_EXERCISE MATERIALS_.
• • • • •
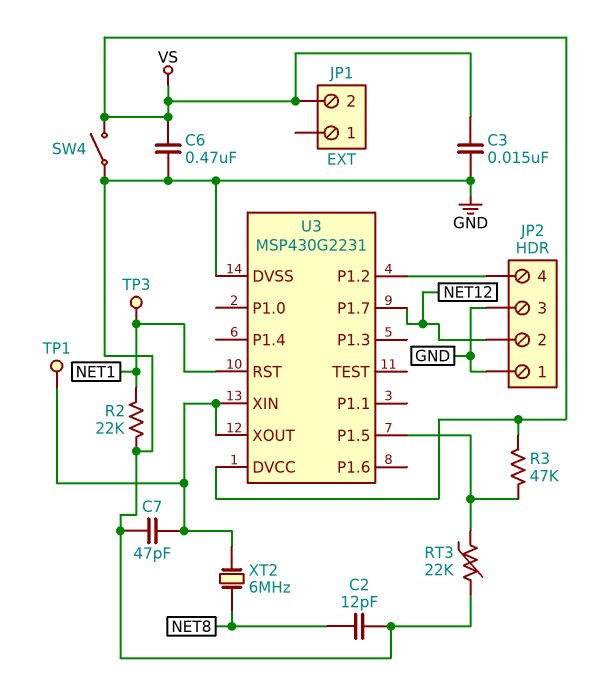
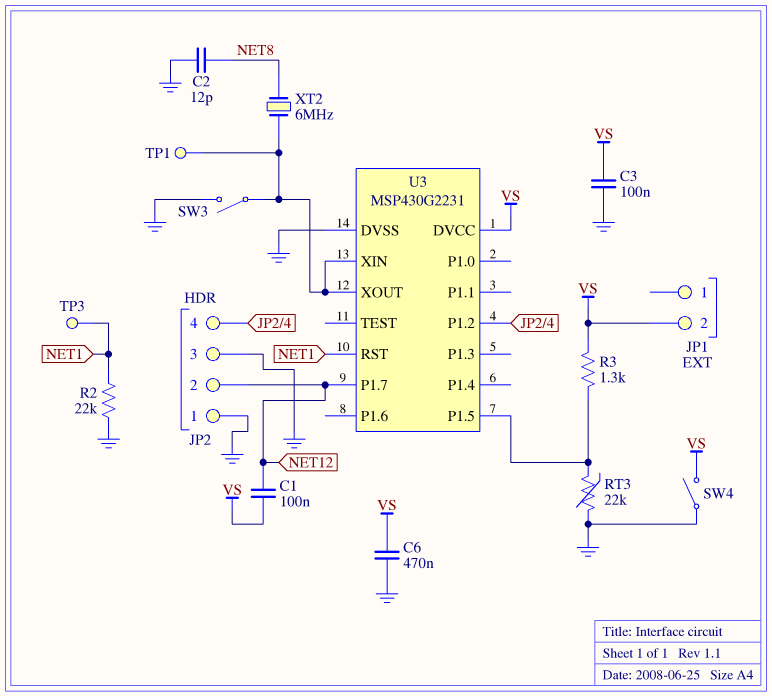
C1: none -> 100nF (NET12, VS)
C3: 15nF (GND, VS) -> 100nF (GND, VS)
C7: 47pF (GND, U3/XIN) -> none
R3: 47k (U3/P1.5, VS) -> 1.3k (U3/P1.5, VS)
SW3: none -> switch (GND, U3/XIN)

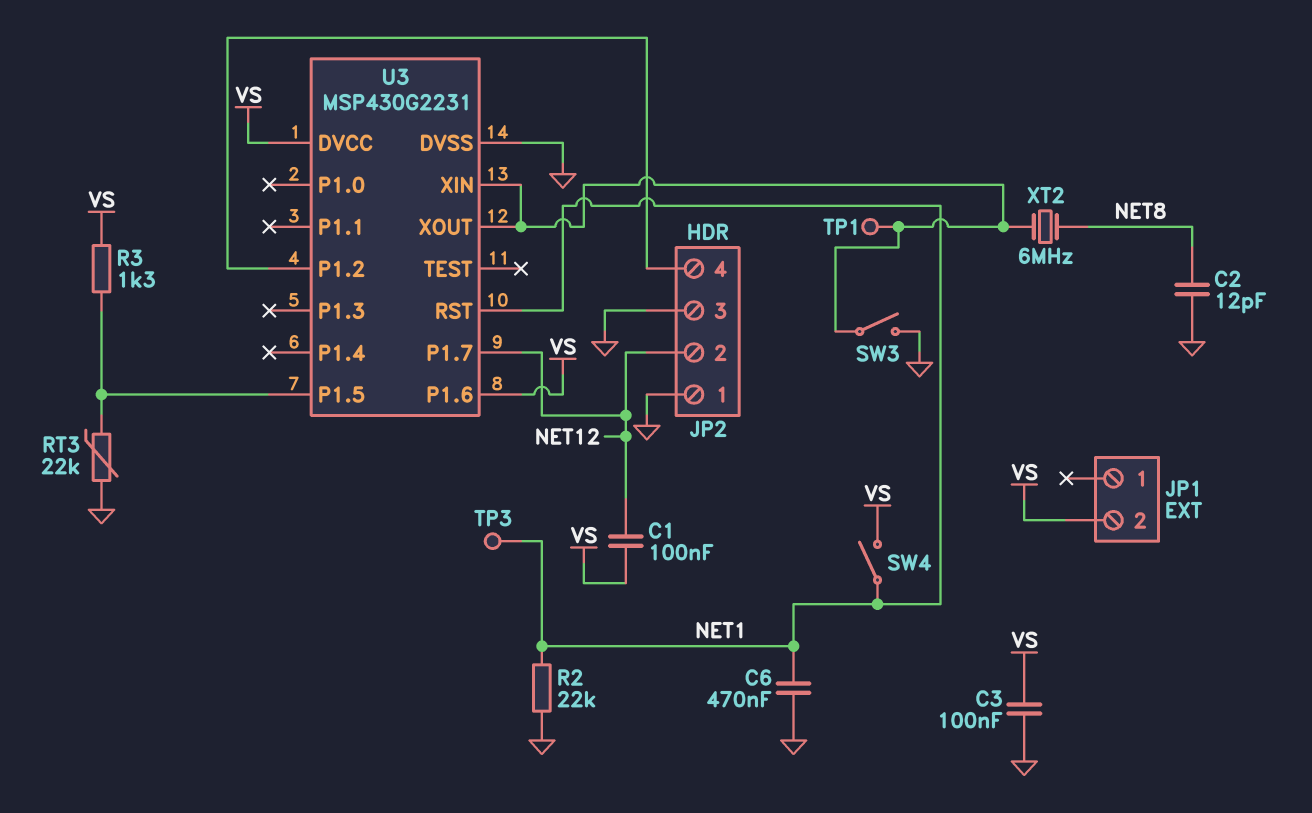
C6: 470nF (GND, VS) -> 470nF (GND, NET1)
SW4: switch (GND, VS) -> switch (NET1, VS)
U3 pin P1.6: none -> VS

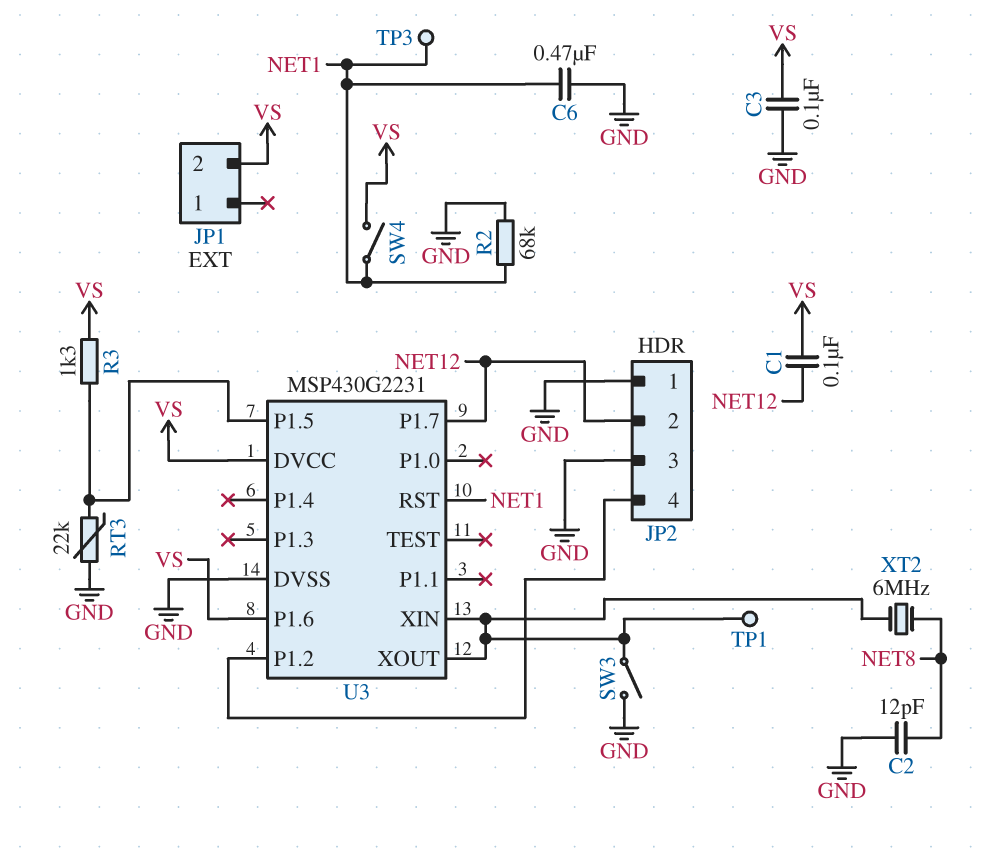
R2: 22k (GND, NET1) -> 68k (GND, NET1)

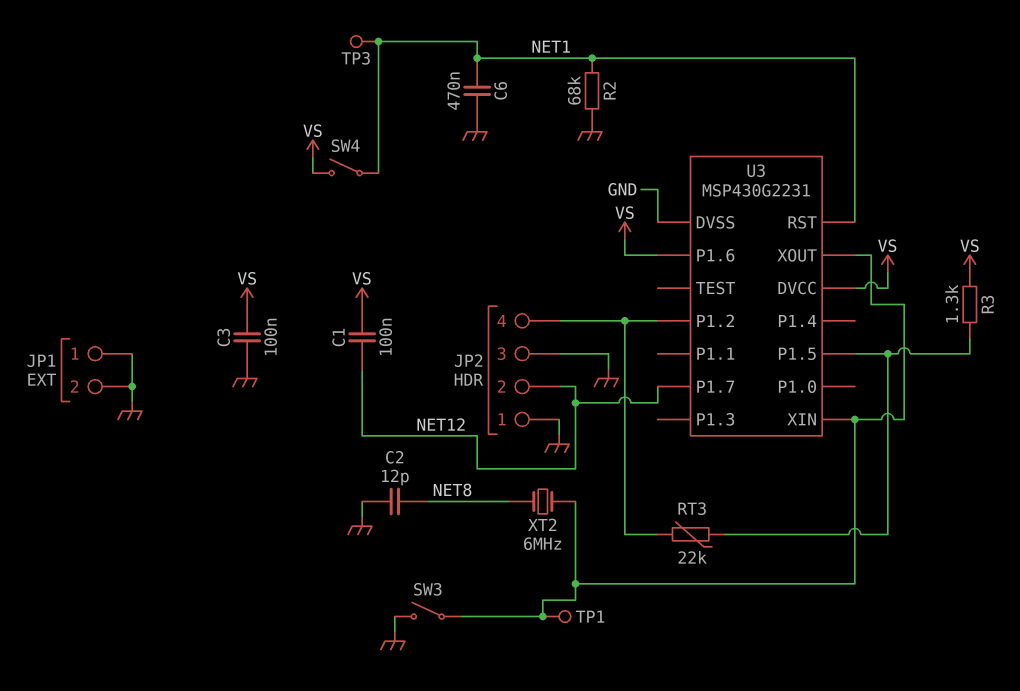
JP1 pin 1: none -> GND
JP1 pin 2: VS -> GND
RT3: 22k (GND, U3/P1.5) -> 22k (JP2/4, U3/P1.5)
• • • • •
_WORK ITEM_. Set down the material word for word, and drop every picture from it.

_ANSWER TO THIS EXERCISE_.
C1: none -> 100nF (NET12, VS)
C3: 15nF (GND, VS) -> 100nF (GND, VS)
C7: 47pF (GND, U3/XIN) -> none
R3: 47k (U3/P1.5, VS) -> 1.3k (U3/P1.5, VS)
SW3: none -> switch (GND, U3/XIN)

C6: 470nF (GND, VS) -> 470nF (GND, NET1)
SW4: switch (GND, VS) -> switch (NET1, VS)
U3 pin P1.6: none -> VS

R2: 22k (GND, NET1) -> 68k (GND, NET1)

JP1 pin 1: none -> GND
JP1 pin 2: VS -> GND
RT3: 22k (GND, U3/P1.5) -> 22k (JP2/4, U3/P1.5)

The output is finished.